# INPUT FOR THIS TASK:
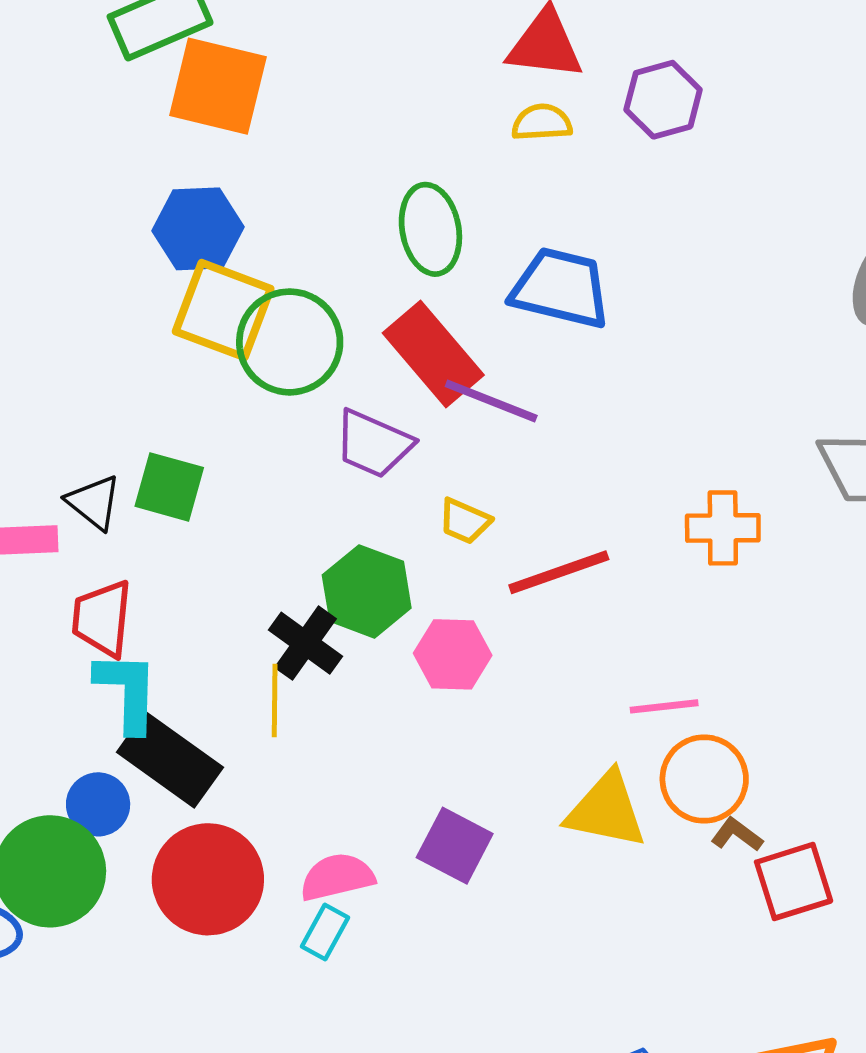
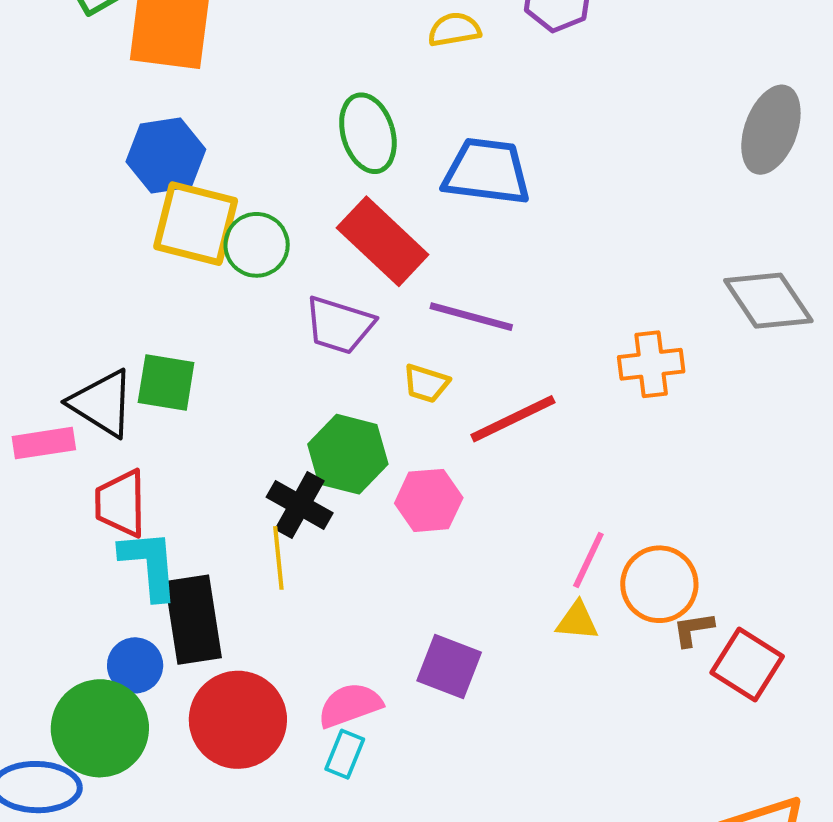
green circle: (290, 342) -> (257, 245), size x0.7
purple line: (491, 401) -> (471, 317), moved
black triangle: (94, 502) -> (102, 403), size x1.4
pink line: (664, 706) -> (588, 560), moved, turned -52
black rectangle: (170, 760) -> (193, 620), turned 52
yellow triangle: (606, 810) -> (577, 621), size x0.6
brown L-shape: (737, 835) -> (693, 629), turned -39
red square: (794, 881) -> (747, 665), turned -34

# ABOUT THIS TASK:
Only one thing belongs in the reply: the exact lines of the listing above, from the one with "yellow triangle: (606, 810)" through its last line.

# EXERCISE SOLUTION:
yellow triangle: (606, 810) -> (577, 621), size x0.6
brown L-shape: (737, 835) -> (693, 629), turned -39
red square: (794, 881) -> (747, 665), turned -34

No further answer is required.